(Scene change data)
+++++
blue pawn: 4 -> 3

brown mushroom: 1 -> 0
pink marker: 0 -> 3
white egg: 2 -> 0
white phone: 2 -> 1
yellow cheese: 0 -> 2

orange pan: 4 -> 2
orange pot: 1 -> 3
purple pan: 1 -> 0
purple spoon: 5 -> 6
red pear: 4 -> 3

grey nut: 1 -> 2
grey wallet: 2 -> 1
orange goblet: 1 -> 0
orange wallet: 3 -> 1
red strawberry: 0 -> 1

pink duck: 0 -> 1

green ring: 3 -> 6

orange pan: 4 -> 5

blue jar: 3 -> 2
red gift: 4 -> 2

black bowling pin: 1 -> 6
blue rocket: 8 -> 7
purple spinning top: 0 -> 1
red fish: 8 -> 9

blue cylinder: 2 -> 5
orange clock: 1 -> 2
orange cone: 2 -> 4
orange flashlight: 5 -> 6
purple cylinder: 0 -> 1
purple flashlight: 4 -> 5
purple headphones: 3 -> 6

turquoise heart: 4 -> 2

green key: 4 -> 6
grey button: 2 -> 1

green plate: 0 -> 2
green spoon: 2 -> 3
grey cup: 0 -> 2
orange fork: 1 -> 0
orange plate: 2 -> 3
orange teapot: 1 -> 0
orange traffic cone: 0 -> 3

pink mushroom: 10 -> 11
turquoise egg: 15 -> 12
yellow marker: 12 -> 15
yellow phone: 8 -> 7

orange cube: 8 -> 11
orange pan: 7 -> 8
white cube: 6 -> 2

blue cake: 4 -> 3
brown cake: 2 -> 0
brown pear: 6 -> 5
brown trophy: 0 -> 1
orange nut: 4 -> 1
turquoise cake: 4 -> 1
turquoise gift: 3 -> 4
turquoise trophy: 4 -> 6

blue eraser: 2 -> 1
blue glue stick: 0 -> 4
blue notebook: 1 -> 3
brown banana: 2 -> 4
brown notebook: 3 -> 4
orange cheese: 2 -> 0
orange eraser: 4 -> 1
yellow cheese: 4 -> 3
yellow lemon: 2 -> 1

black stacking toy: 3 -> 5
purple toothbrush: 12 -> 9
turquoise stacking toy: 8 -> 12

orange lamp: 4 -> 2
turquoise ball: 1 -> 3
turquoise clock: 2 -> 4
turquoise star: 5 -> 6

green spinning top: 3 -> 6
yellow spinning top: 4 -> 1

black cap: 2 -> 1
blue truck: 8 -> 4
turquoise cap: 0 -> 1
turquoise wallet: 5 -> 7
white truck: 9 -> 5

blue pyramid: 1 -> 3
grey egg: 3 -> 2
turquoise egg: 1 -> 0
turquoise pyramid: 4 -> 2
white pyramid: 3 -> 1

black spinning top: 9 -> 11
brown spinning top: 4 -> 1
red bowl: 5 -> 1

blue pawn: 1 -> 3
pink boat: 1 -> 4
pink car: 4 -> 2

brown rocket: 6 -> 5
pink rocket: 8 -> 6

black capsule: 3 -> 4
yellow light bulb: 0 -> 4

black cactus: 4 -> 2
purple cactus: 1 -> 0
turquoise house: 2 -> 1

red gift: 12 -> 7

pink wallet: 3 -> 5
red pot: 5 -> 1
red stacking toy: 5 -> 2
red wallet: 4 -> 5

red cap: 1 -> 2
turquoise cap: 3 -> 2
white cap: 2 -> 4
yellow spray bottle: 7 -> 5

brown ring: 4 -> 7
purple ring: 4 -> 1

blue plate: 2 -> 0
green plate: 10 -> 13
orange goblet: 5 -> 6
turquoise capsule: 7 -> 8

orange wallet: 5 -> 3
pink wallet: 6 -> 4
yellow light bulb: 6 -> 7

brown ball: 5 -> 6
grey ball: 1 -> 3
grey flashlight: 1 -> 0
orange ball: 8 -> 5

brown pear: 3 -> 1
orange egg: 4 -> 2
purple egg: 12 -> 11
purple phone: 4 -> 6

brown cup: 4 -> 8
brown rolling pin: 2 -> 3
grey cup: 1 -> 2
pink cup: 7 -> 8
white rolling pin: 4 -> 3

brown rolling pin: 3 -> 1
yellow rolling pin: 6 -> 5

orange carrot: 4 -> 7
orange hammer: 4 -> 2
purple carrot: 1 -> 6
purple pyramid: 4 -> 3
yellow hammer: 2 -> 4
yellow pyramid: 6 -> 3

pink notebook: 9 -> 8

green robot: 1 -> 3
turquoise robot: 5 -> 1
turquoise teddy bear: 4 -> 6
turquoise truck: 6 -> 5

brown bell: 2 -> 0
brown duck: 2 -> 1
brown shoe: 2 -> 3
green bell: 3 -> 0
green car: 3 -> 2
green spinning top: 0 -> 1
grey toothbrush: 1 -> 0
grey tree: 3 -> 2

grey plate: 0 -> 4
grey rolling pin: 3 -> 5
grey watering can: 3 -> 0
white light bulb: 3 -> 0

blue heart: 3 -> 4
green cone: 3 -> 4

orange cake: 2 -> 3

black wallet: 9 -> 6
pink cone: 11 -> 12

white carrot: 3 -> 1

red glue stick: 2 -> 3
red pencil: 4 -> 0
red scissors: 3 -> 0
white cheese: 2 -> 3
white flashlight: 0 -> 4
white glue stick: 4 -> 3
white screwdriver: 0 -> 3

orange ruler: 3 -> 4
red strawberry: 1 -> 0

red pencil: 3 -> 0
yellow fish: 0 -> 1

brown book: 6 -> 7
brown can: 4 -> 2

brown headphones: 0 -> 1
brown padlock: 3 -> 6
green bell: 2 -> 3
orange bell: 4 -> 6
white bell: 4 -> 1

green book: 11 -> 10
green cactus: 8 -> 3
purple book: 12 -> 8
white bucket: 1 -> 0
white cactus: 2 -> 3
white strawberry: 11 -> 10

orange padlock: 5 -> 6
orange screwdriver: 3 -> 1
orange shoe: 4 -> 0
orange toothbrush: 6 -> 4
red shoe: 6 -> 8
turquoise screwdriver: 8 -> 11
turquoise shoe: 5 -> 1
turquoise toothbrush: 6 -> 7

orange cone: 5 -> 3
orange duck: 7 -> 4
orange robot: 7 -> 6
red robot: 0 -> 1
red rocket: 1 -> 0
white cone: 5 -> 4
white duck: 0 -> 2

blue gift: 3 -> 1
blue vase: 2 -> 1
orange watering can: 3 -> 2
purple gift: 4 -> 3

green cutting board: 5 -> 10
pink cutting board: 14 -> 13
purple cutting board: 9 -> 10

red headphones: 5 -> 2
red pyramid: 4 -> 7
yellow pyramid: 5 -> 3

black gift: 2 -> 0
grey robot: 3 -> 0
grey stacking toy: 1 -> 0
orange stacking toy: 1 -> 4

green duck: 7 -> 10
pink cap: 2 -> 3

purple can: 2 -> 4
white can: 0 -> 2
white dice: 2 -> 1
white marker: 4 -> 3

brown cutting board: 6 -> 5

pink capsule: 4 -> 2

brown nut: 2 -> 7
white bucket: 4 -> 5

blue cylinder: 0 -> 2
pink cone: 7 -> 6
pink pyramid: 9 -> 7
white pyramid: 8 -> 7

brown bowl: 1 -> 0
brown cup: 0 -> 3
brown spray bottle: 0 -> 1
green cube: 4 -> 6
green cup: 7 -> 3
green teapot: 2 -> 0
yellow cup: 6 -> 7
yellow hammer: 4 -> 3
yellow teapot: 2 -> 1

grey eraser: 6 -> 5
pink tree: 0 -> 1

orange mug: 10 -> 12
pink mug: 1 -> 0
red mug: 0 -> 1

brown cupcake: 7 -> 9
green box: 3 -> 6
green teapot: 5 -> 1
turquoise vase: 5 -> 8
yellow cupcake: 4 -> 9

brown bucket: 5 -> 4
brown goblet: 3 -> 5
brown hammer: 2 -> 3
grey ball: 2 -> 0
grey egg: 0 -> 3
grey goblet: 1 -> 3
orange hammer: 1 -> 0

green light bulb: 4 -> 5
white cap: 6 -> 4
+++++
ABOUT THIS EXERCISE
After locating the line with "blue cylinder: 0 -> 2" above, return that line and every later line through the one with "grey eraser: 6 -> 5", word for word and with nothing else.

EXPECTED OUTPUT
blue cylinder: 0 -> 2
pink cone: 7 -> 6
pink pyramid: 9 -> 7
white pyramid: 8 -> 7

brown bowl: 1 -> 0
brown cup: 0 -> 3
brown spray bottle: 0 -> 1
green cube: 4 -> 6
green cup: 7 -> 3
green teapot: 2 -> 0
yellow cup: 6 -> 7
yellow hammer: 4 -> 3
yellow teapot: 2 -> 1

grey eraser: 6 -> 5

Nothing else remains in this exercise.